- Work instruction:
From the line with "C7: 150pF (COM, N005) -> none" to the final line of the records, every line is to be duplicated exactly, both of those lines included.

── Record set ──

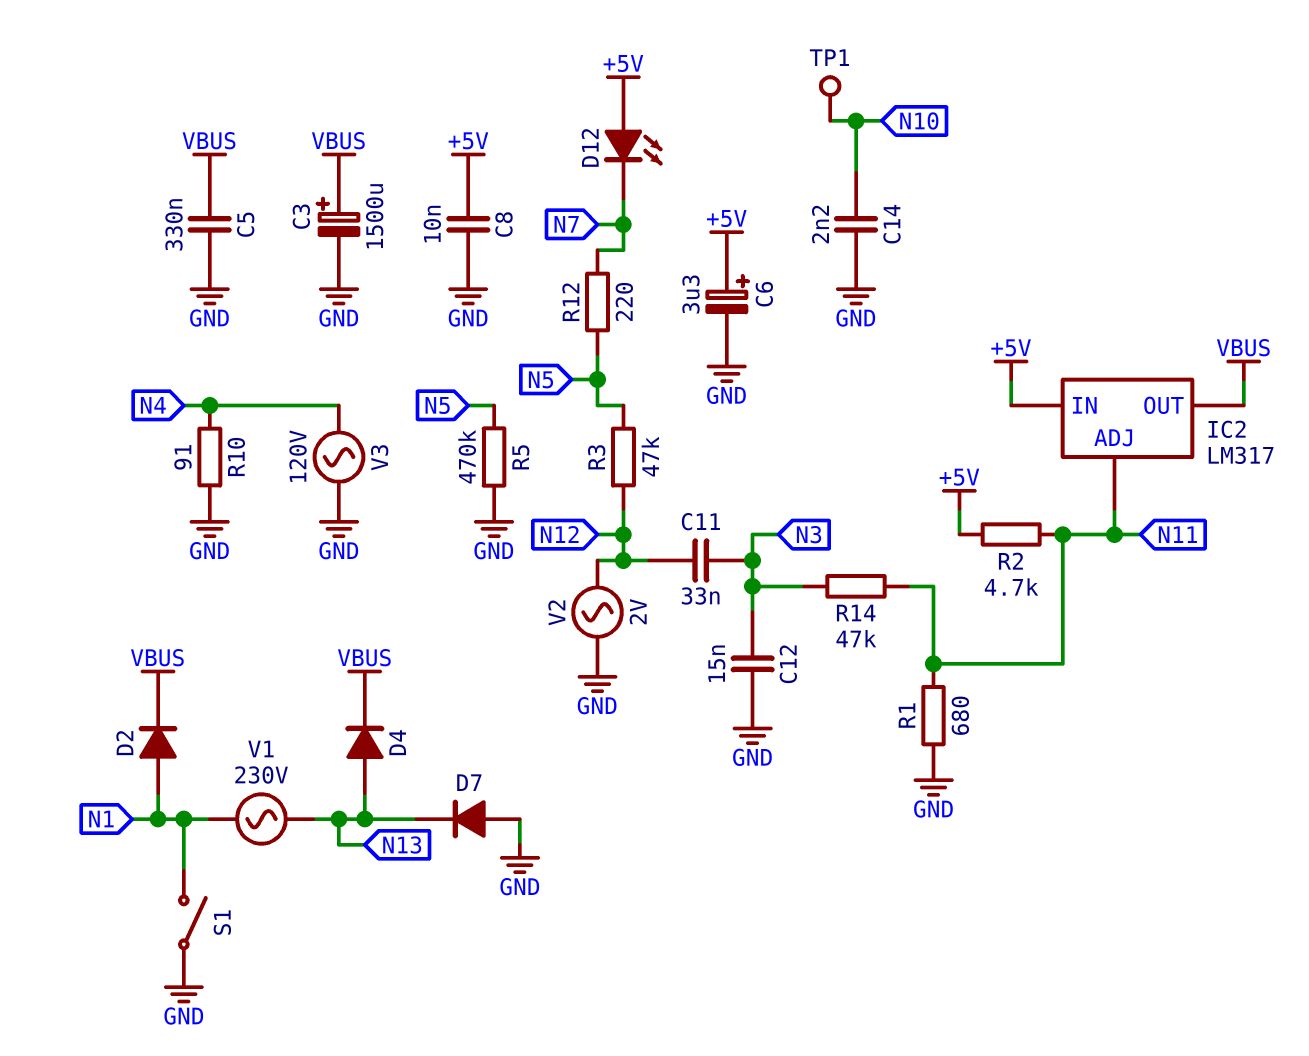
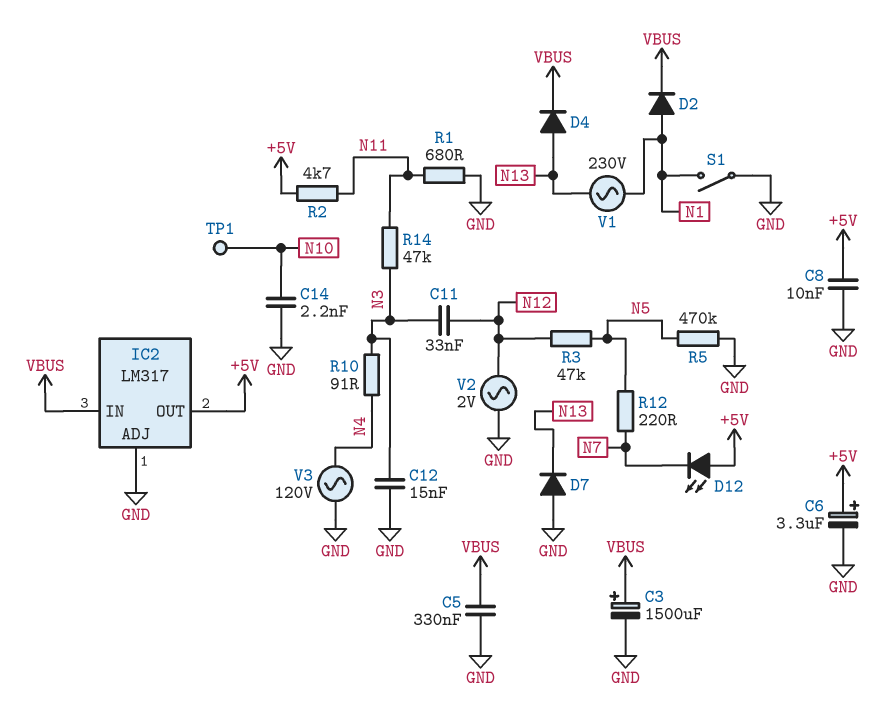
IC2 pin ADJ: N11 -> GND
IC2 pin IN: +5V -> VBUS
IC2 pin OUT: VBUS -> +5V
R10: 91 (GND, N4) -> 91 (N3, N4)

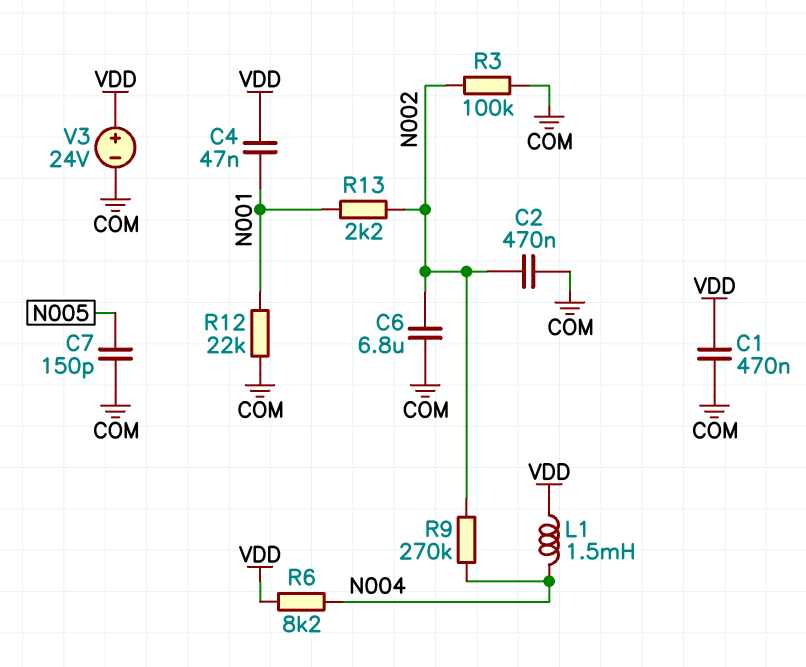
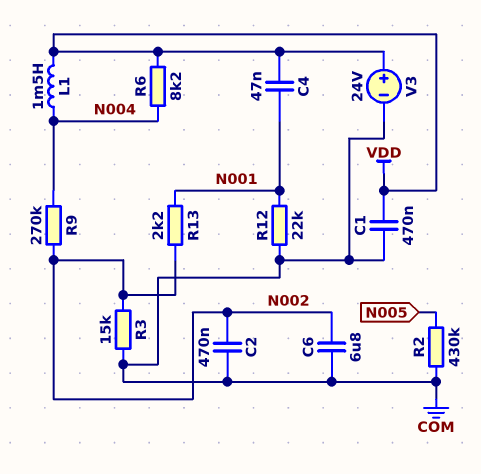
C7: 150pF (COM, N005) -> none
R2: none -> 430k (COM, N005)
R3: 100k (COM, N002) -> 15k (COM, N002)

───

- Answer area:
C7: 150pF (COM, N005) -> none
R2: none -> 430k (COM, N005)
R3: 100k (COM, N002) -> 15k (COM, N002)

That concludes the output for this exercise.